SOURCE DATA:
········

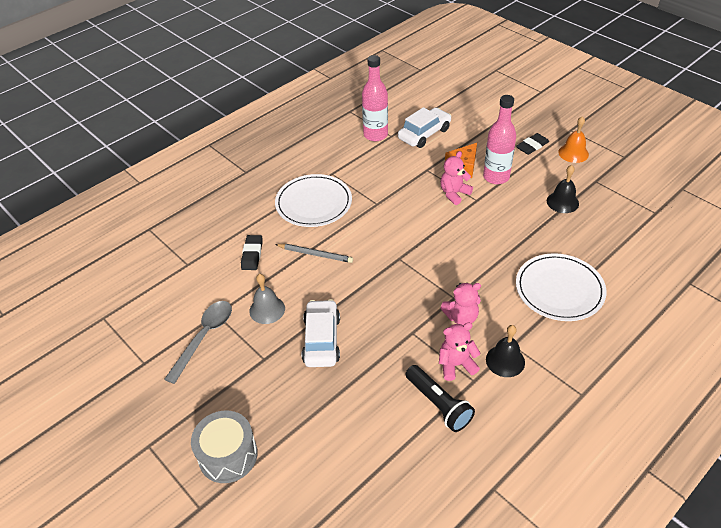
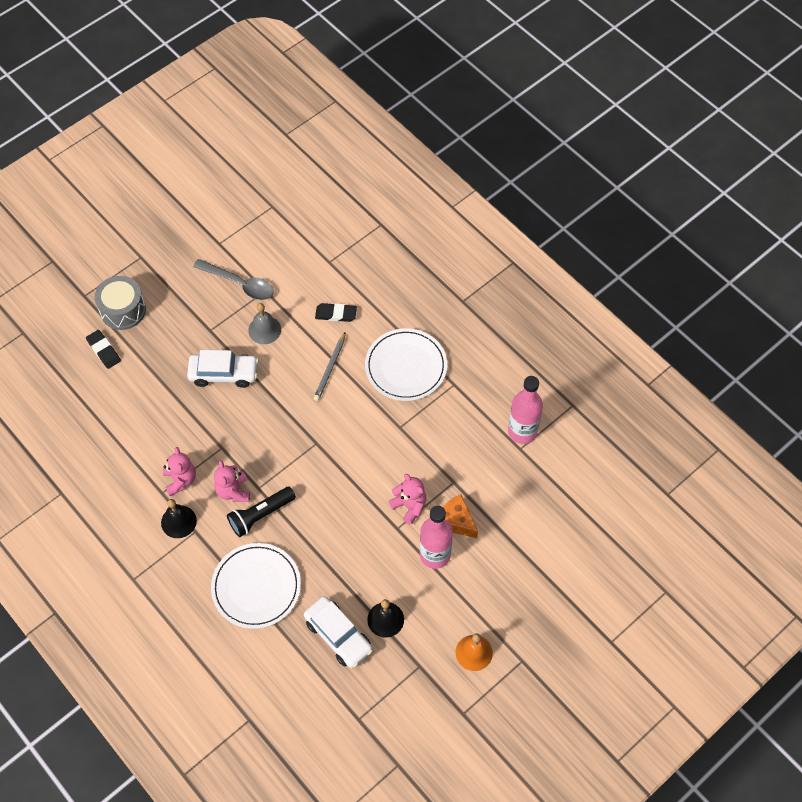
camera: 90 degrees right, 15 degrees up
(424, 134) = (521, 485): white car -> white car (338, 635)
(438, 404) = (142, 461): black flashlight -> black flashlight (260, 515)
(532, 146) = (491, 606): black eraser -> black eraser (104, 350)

········

EXERCISE GOAL:
Go through the material above and copy each line that has the word "black".

RESPONSE TO THE TASK:
(438, 404) = (142, 461): black flashlight -> black flashlight (260, 515)
(532, 146) = (491, 606): black eraser -> black eraser (104, 350)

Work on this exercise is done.